What you have to do
Copy out the records that appear below, exactly as each one reads.

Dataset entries
**********
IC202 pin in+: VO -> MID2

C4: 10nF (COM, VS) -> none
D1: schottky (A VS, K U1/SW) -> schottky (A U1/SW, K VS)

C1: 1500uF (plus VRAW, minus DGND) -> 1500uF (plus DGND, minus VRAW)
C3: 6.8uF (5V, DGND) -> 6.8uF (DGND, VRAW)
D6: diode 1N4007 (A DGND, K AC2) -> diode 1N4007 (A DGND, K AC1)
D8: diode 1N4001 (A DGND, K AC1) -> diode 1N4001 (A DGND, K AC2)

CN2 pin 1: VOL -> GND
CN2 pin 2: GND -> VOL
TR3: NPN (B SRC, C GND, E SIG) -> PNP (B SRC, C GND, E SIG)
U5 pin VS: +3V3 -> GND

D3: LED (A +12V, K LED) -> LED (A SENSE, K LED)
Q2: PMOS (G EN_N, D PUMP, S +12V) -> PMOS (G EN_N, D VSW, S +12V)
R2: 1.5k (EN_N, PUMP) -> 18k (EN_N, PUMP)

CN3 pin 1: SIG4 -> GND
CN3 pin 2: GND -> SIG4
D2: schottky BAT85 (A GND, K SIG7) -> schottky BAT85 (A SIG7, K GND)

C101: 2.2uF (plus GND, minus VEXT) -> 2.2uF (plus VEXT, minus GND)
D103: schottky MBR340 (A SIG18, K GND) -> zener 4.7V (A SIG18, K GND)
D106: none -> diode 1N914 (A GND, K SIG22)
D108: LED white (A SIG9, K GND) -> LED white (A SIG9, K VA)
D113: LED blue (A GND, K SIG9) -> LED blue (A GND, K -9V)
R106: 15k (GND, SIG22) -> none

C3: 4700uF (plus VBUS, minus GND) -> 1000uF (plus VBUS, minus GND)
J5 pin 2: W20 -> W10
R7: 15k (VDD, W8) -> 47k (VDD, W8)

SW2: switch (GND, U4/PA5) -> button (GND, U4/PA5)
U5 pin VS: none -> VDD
**********
Exercise response
IC202 pin in+: VO -> MID2

C4: 10nF (COM, VS) -> none
D1: schottky (A VS, K U1/SW) -> schottky (A U1/SW, K VS)

C1: 1500uF (plus VRAW, minus DGND) -> 1500uF (plus DGND, minus VRAW)
C3: 6.8uF (5V, DGND) -> 6.8uF (DGND, VRAW)
D6: diode 1N4007 (A DGND, K AC2) -> diode 1N4007 (A DGND, K AC1)
D8: diode 1N4001 (A DGND, K AC1) -> diode 1N4001 (A DGND, K AC2)

CN2 pin 1: VOL -> GND
CN2 pin 2: GND -> VOL
TR3: NPN (B SRC, C GND, E SIG) -> PNP (B SRC, C GND, E SIG)
U5 pin VS: +3V3 -> GND

D3: LED (A +12V, K LED) -> LED (A SENSE, K LED)
Q2: PMOS (G EN_N, D PUMP, S +12V) -> PMOS (G EN_N, D VSW, S +12V)
R2: 1.5k (EN_N, PUMP) -> 18k (EN_N, PUMP)

CN3 pin 1: SIG4 -> GND
CN3 pin 2: GND -> SIG4
D2: schottky BAT85 (A GND, K SIG7) -> schottky BAT85 (A SIG7, K GND)

C101: 2.2uF (plus GND, minus VEXT) -> 2.2uF (plus VEXT, minus GND)
D103: schottky MBR340 (A SIG18, K GND) -> zener 4.7V (A SIG18, K GND)
D106: none -> diode 1N914 (A GND, K SIG22)
D108: LED white (A SIG9, K GND) -> LED white (A SIG9, K VA)
D113: LED blue (A GND, K SIG9) -> LED blue (A GND, K -9V)
R106: 15k (GND, SIG22) -> none

C3: 4700uF (plus VBUS, minus GND) -> 1000uF (plus VBUS, minus GND)
J5 pin 2: W20 -> W10
R7: 15k (VDD, W8) -> 47k (VDD, W8)

SW2: switch (GND, U4/PA5) -> button (GND, U4/PA5)
U5 pin VS: none -> VDD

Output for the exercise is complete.